++++ EXTRACTED MATERIAL ++++

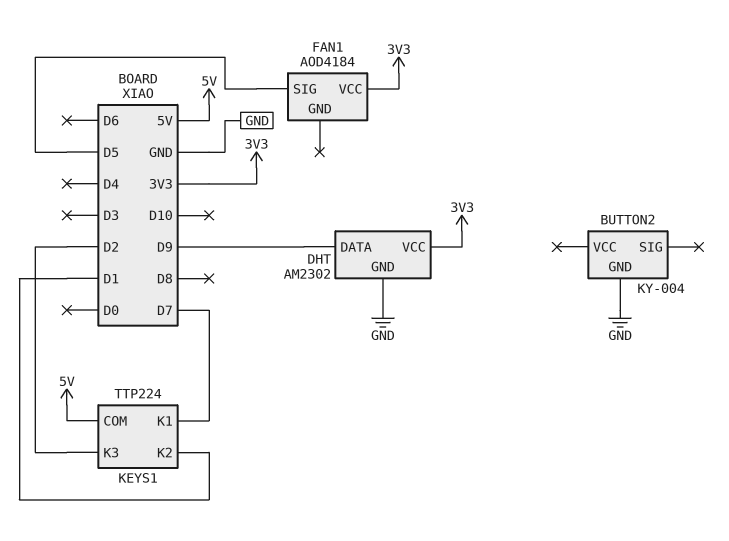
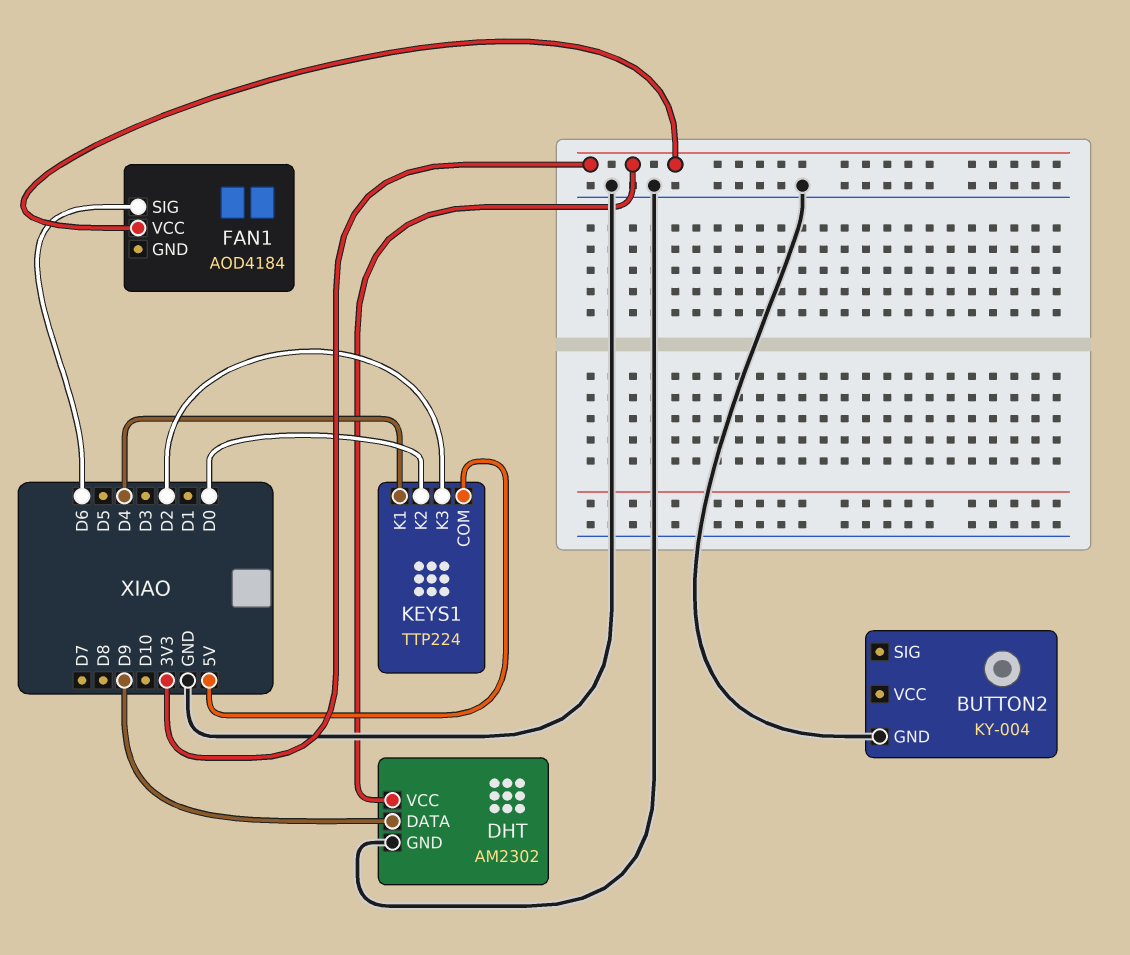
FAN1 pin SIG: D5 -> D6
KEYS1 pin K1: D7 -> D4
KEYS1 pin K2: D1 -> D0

++++
++++ EXTRACTED MATERIAL ++++

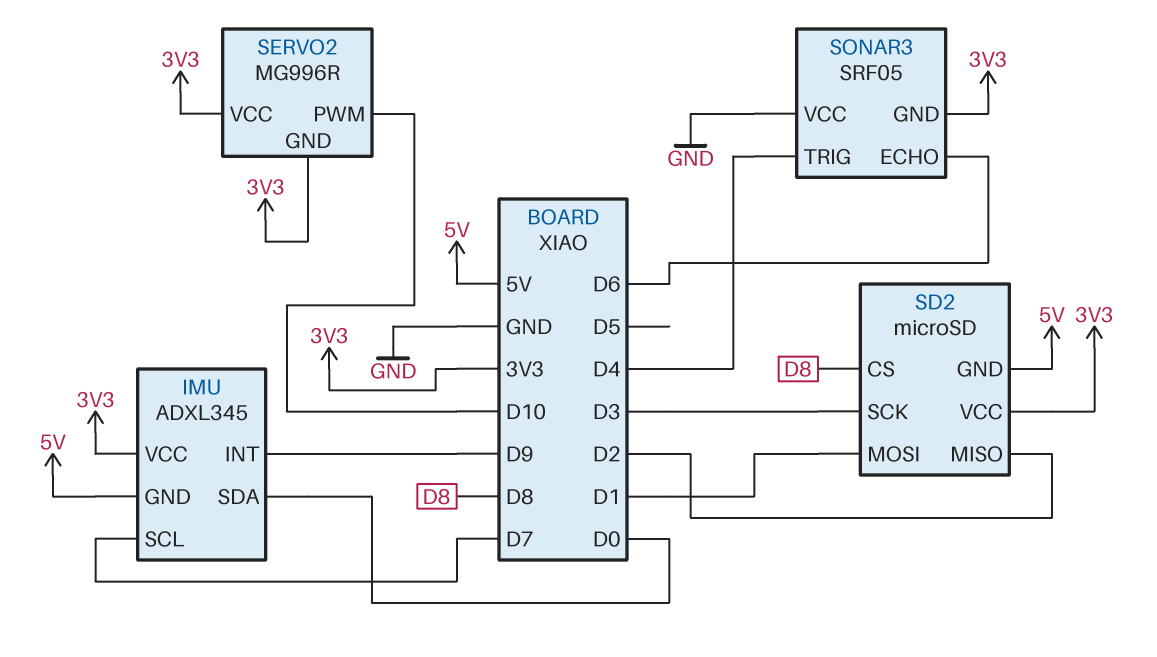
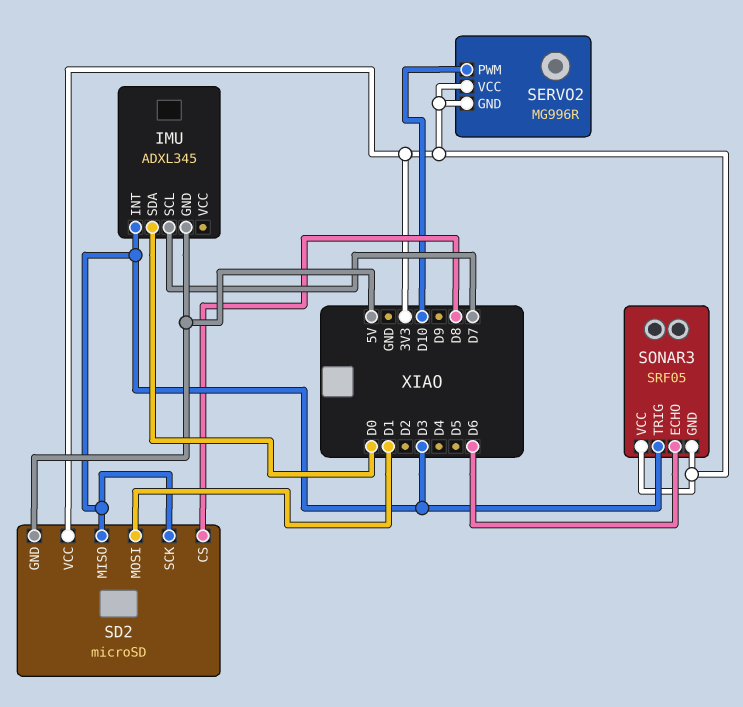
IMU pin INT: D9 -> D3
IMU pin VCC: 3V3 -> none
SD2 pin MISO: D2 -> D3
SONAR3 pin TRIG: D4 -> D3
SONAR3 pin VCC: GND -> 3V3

++++

• [REQUIRED WORK]
Could you reproduce exactly the lines of the entries above, from the one with "FAN1 pin SIG: D5 -> D6" through the one with "KEYS1 pin K2: D1 -> D0", and nothing else?

• [WRITTEN ANSWER]
FAN1 pin SIG: D5 -> D6
KEYS1 pin K1: D7 -> D4
KEYS1 pin K2: D1 -> D0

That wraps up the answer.